### EXERCISE INPUT

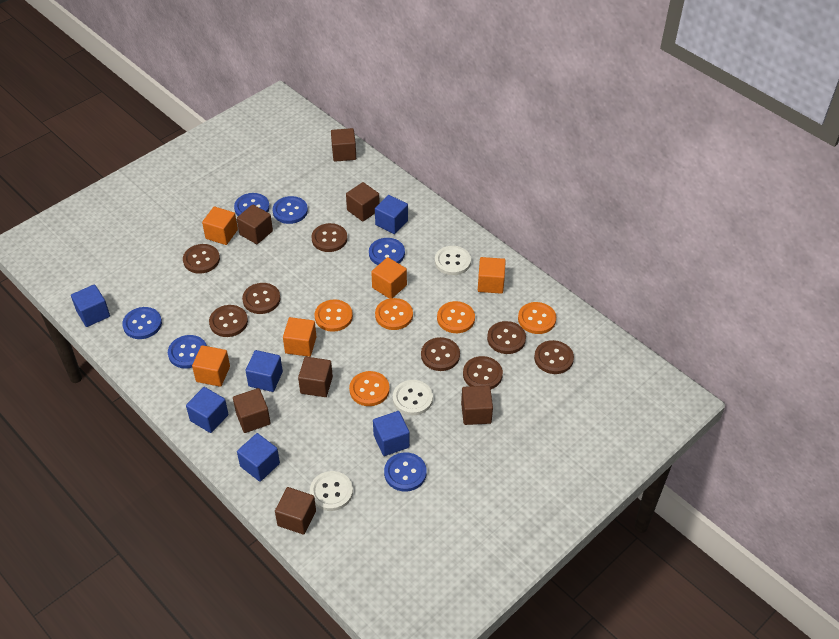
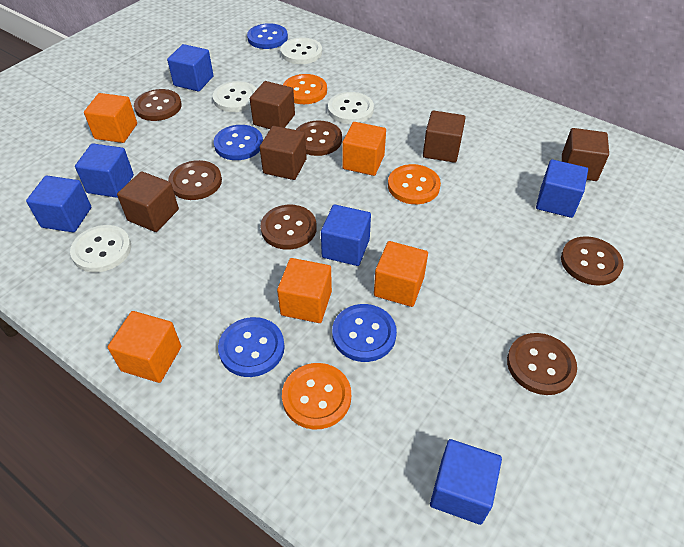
blue button: 6 -> 4
brown button: 8 -> 6
brown cube: 7 -> 5
orange button: 5 -> 3
white button: 3 -> 4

### WHAT YOU HAVE TO DO
If the data includes images, omit them, and set down everything else exactly as above.

### WRITTEN SOLUTION
blue button: 6 -> 4
brown button: 8 -> 6
brown cube: 7 -> 5
orange button: 5 -> 3
white button: 3 -> 4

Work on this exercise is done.